**How to complete this task**. Search the data for "turquoise". Each line containing it is to be copied.

**Available data**.

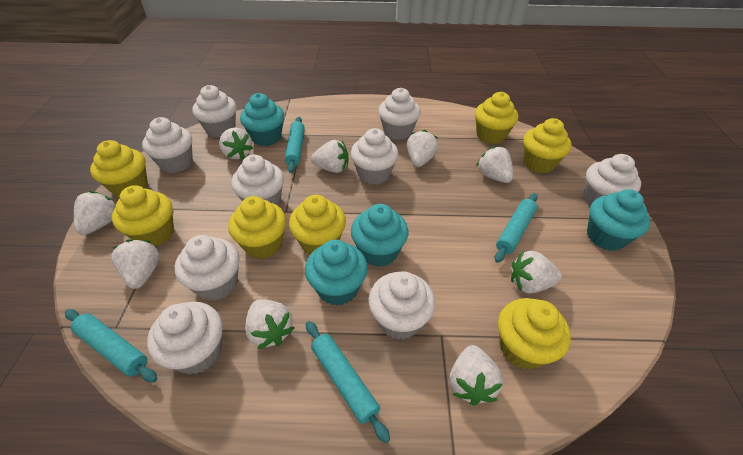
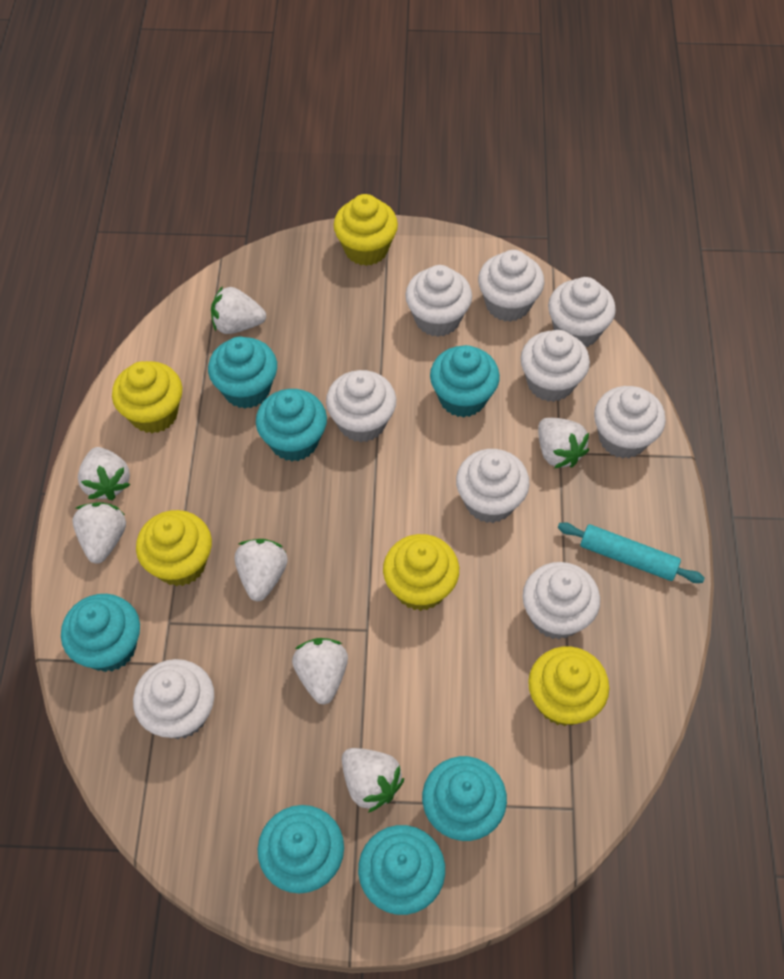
turquoise cupcake: 4 -> 7
turquoise rolling pin: 4 -> 1
white strawberry: 9 -> 7
yellow cupcake: 7 -> 5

**Answer to the problem**.
turquoise cupcake: 4 -> 7
turquoise rolling pin: 4 -> 1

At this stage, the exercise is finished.